> _Instructions to follow_: Below are the records; give again exactly the lines from the one containing "turquoise dice: [412,311,457,362]" through the one containing "green padlock: [344,356,424,489]", leaving out pictures.

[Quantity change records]
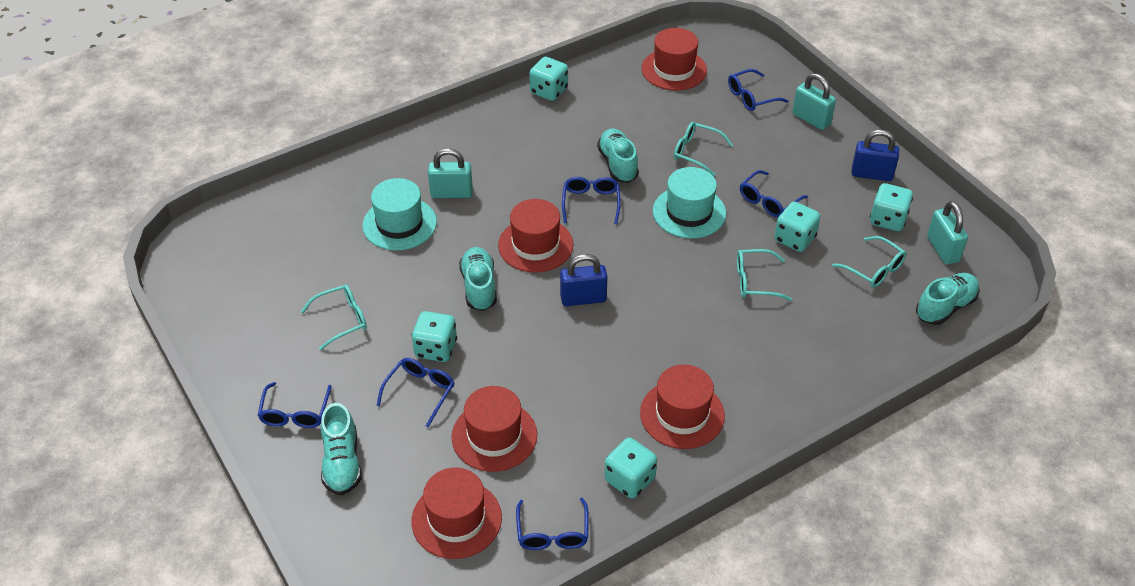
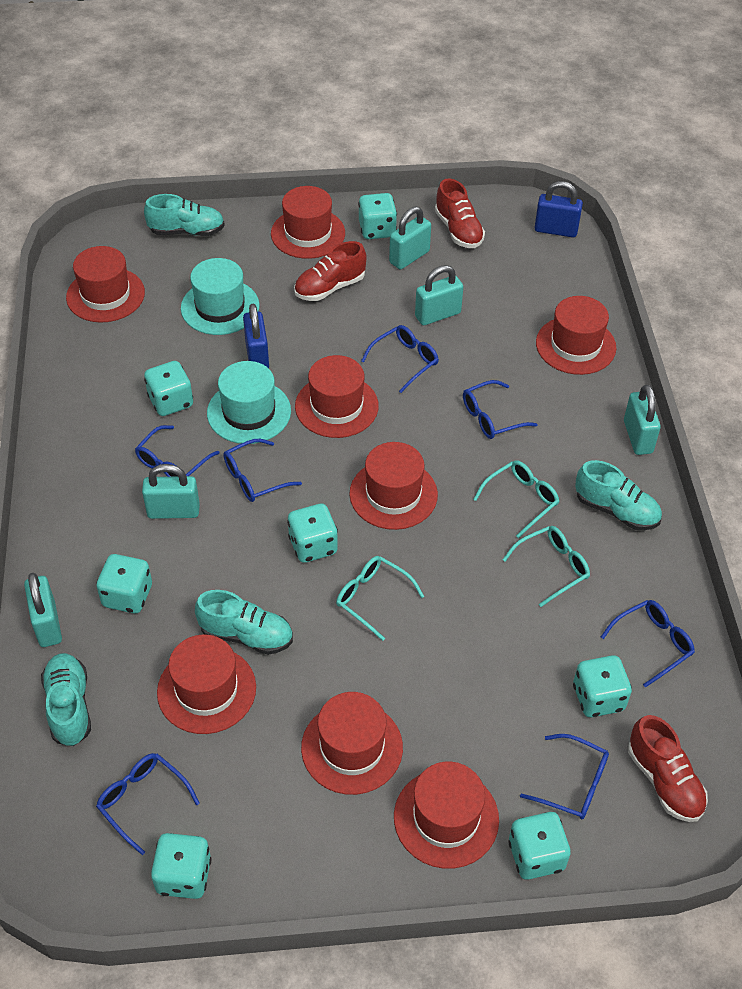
blue glasses: [258,382,332,428] [376,358,455,427] [516,498,589,550] [562,177,621,224] [728,69,789,111] [740,170,808,217] = 6 -> [96,753,200,855] [135,425,220,477] [223,439,302,502] [361,325,439,393] [463,380,538,439] [520,734,609,819] [601,600,695,688] = 7
red hat: [412,467,502,559] [451,386,537,472] [498,199,573,273] [640,365,725,449] [641,28,707,91] = 5 -> [66,246,145,323] [157,635,256,734] [271,186,345,259] [295,355,379,438] [301,692,403,795] [349,442,438,530] [394,762,499,869] [536,296,616,375] = 8
red shoe: none = 0 -> [294,241,367,301] [435,178,485,248] [628,715,708,822] = 3
turquoise dice: [412,311,457,362] [529,57,568,101] [605,438,657,498] [774,202,820,252] [870,183,913,231] = 5 -> [96,554,152,613] [144,361,193,416] [151,833,211,899] [287,504,338,563] [358,193,397,239] [508,812,571,880] [573,655,632,717] = 7
turquoise glasses: [301,285,367,350] [674,122,733,176] [737,249,792,301] [832,236,906,288] = 4 -> [336,556,424,641] [473,460,560,538] [503,526,590,607] = 3
turquoise padlock: [428,148,473,198] [792,73,836,130] [927,201,968,265] = 3 -> [24,573,62,647] [142,464,200,519] [389,206,431,269] [415,265,463,325] [624,384,661,455] = 5

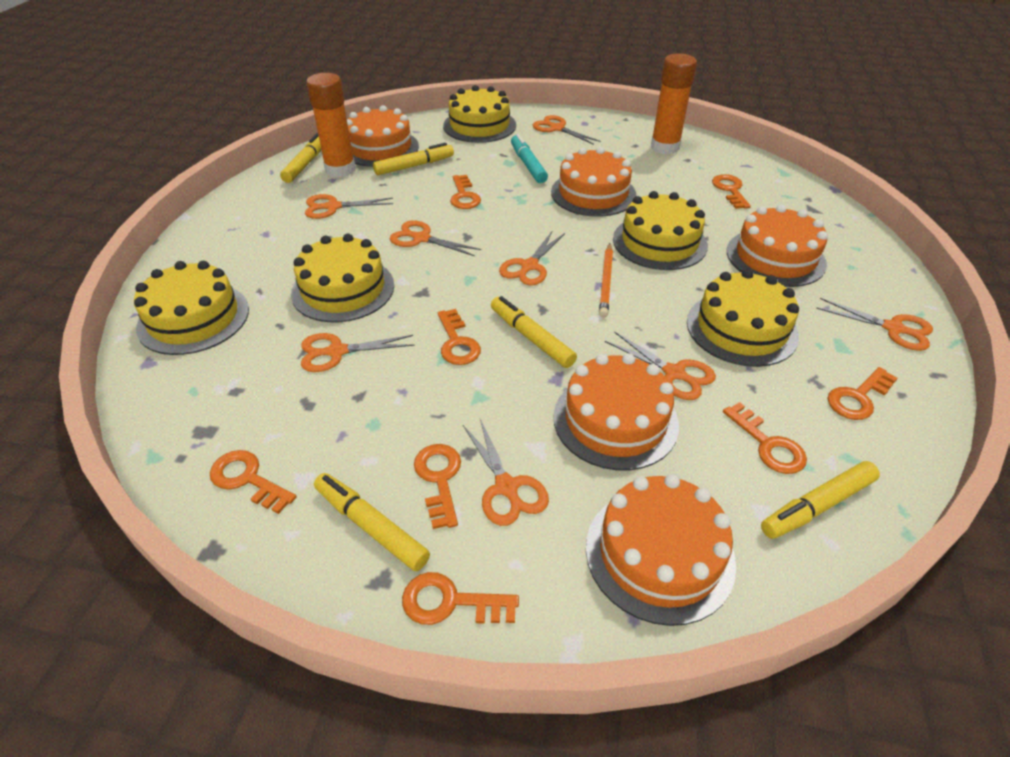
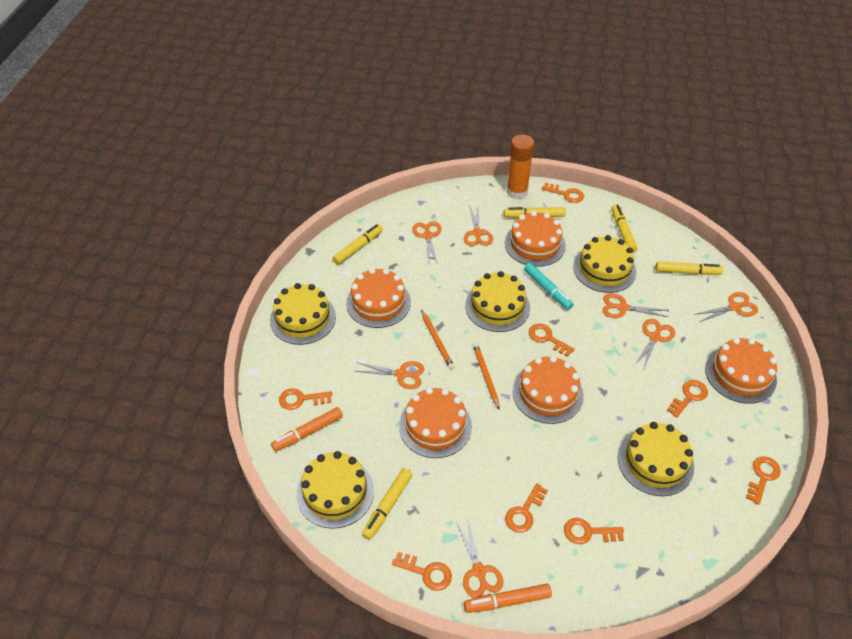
orange glue stick: [306,73,356,178] [651,53,697,154] = 2 -> [507,134,535,199] = 1
orange marker: none = 0 -> [271,407,343,451] [464,584,552,613] = 2
orange pencil: [599,243,613,318] = 1 -> [421,310,454,370] [473,343,500,410] = 2
orange scissors: [301,333,415,372] [305,194,393,219] [390,220,481,256] [463,419,549,526] [499,230,565,286] [533,115,601,145] [605,331,716,400] [816,298,933,351] = 8 -> [355,361,424,389] [412,221,441,265] [456,522,503,598] [464,205,493,246] [602,293,668,318] [634,319,675,371] [694,292,758,322] = 7

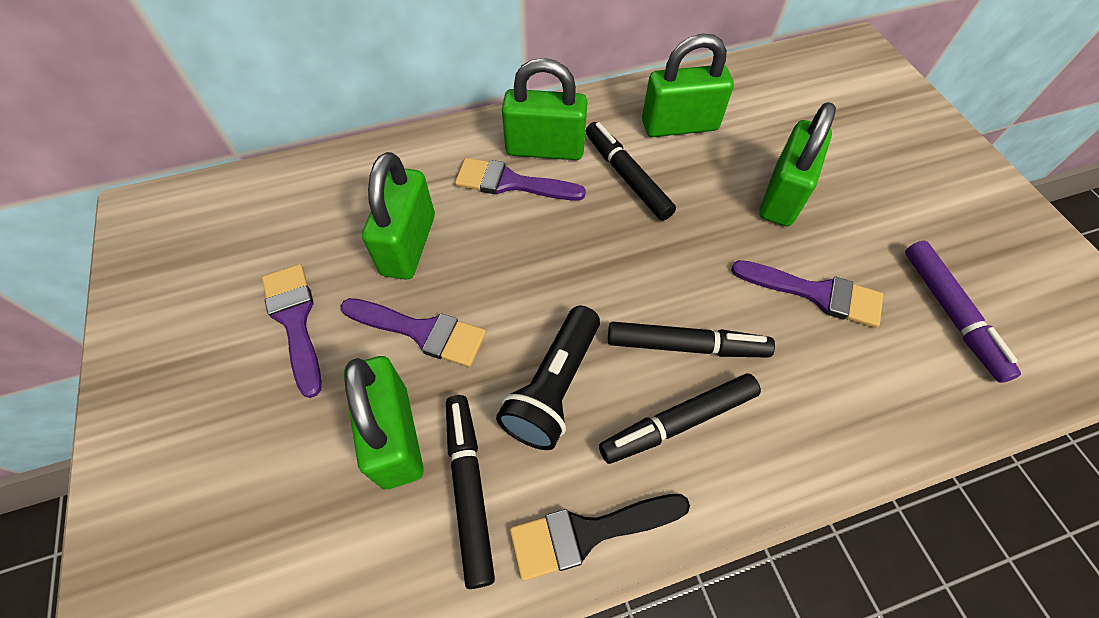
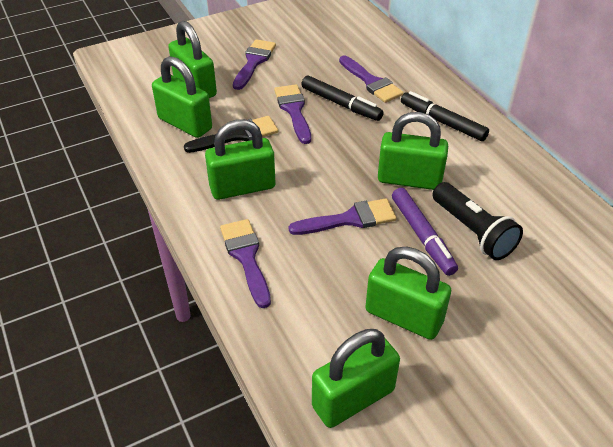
black marker: [446,395,495,589] [586,122,676,221] [599,373,761,464] [608,322,775,357] = 4 -> [301,76,384,121] [401,91,489,141] = 2
green padlock: [344,356,424,489] [362,152,435,280] [502,58,587,160] [642,34,734,137] [759,102,836,226] = 5 -> [152,56,212,138] [168,21,217,98] [205,119,275,200] [312,329,400,428] [365,247,451,340] [378,112,448,190] = 6
purple brush: [262,264,322,398] [340,298,486,367] [455,158,586,201] [731,260,883,328] = 4 -> [220,219,271,308] [233,39,276,90] [274,84,311,144] [289,198,396,235] [339,55,404,103] = 5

> _Answer for this exercise_:
turquoise dice: [412,311,457,362] [529,57,568,101] [605,438,657,498] [774,202,820,252] [870,183,913,231] = 5 -> [96,554,152,613] [144,361,193,416] [151,833,211,899] [287,504,338,563] [358,193,397,239] [508,812,571,880] [573,655,632,717] = 7
turquoise glasses: [301,285,367,350] [674,122,733,176] [737,249,792,301] [832,236,906,288] = 4 -> [336,556,424,641] [473,460,560,538] [503,526,590,607] = 3
turquoise padlock: [428,148,473,198] [792,73,836,130] [927,201,968,265] = 3 -> [24,573,62,647] [142,464,200,519] [389,206,431,269] [415,265,463,325] [624,384,661,455] = 5

orange glue stick: [306,73,356,178] [651,53,697,154] = 2 -> [507,134,535,199] = 1
orange marker: none = 0 -> [271,407,343,451] [464,584,552,613] = 2
orange pencil: [599,243,613,318] = 1 -> [421,310,454,370] [473,343,500,410] = 2
orange scissors: [301,333,415,372] [305,194,393,219] [390,220,481,256] [463,419,549,526] [499,230,565,286] [533,115,601,145] [605,331,716,400] [816,298,933,351] = 8 -> [355,361,424,389] [412,221,441,265] [456,522,503,598] [464,205,493,246] [602,293,668,318] [634,319,675,371] [694,292,758,322] = 7

black marker: [446,395,495,589] [586,122,676,221] [599,373,761,464] [608,322,775,357] = 4 -> [301,76,384,121] [401,91,489,141] = 2
green padlock: [344,356,424,489] [362,152,435,280] [502,58,587,160] [642,34,734,137] [759,102,836,226] = 5 -> [152,56,212,138] [168,21,217,98] [205,119,275,200] [312,329,400,428] [365,247,451,340] [378,112,448,190] = 6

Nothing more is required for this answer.